Work instruction: When you set down the entries, keep every word exactly as it is but drop the pictures.

■ ■ ■ ■

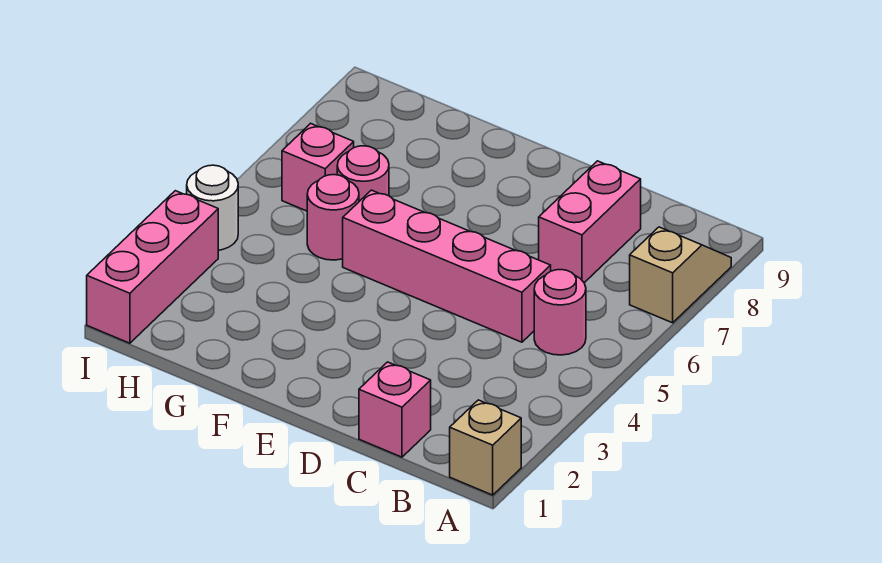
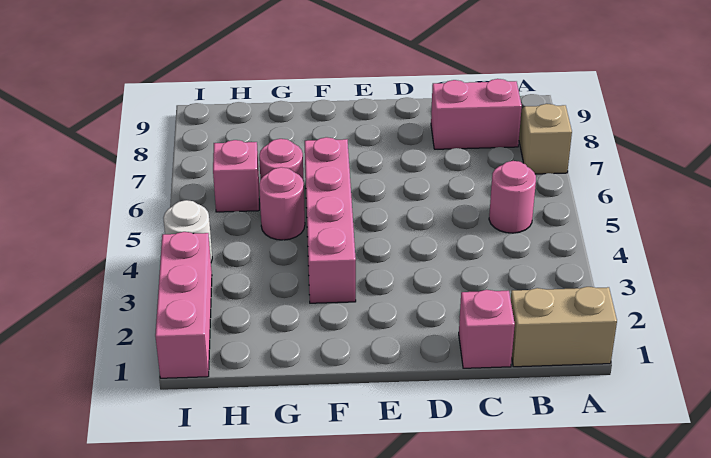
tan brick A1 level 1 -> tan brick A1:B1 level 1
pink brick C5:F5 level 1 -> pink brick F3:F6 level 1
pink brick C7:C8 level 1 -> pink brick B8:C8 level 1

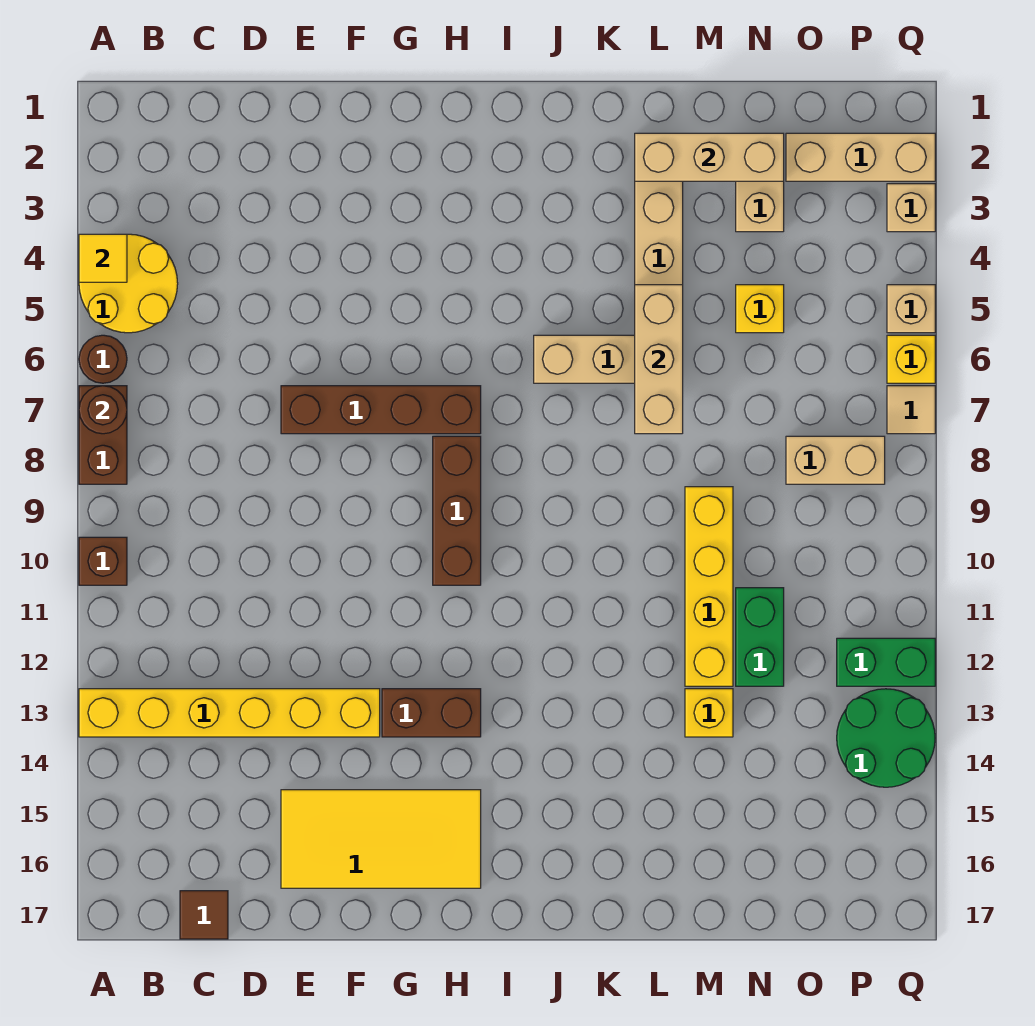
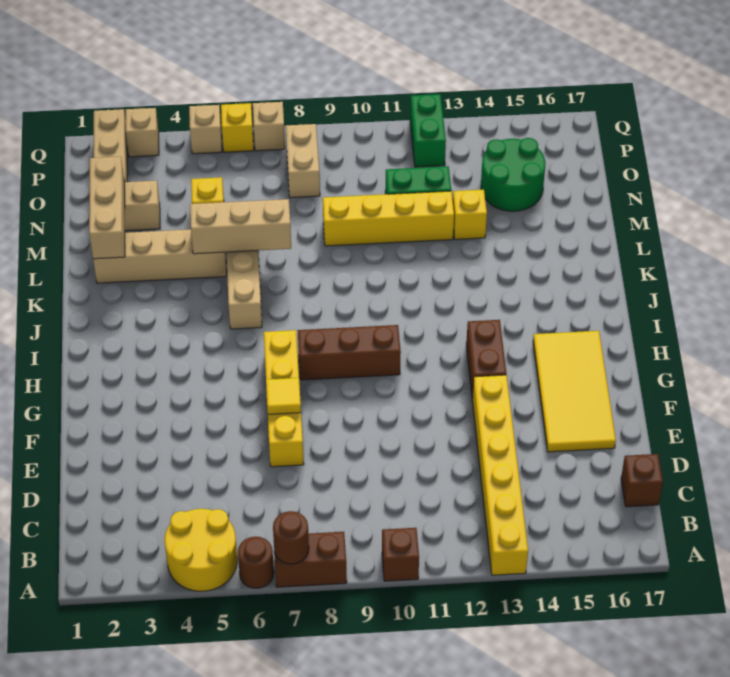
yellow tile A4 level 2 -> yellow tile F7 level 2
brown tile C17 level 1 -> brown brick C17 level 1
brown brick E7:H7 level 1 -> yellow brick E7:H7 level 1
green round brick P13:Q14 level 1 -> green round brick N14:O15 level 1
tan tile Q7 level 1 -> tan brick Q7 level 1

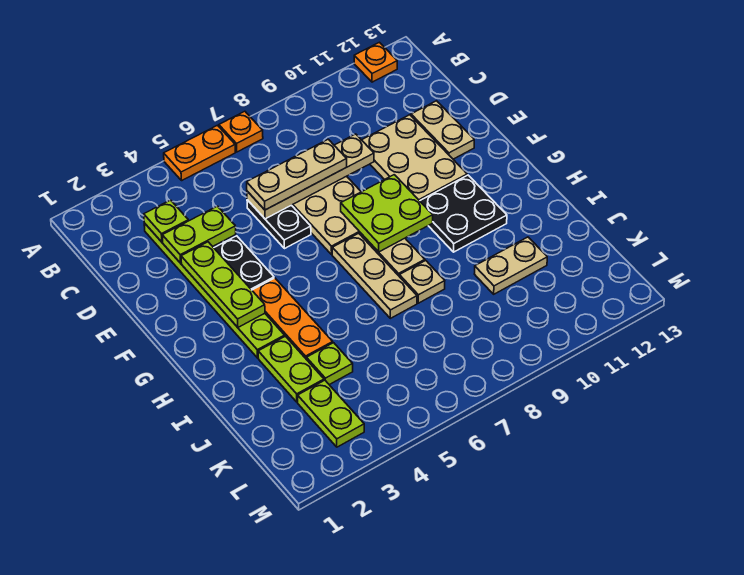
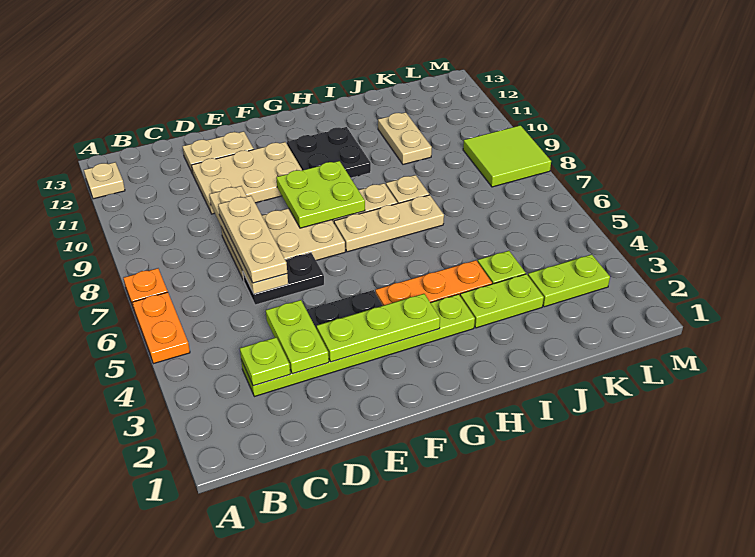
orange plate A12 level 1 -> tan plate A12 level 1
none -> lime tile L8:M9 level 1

■ ■ ■ ■

Solution to the problem:
tan brick A1 level 1 -> tan brick A1:B1 level 1
pink brick C5:F5 level 1 -> pink brick F3:F6 level 1
pink brick C7:C8 level 1 -> pink brick B8:C8 level 1

yellow tile A4 level 2 -> yellow tile F7 level 2
brown tile C17 level 1 -> brown brick C17 level 1
brown brick E7:H7 level 1 -> yellow brick E7:H7 level 1
green round brick P13:Q14 level 1 -> green round brick N14:O15 level 1
tan tile Q7 level 1 -> tan brick Q7 level 1

orange plate A12 level 1 -> tan plate A12 level 1
none -> lime tile L8:M9 level 1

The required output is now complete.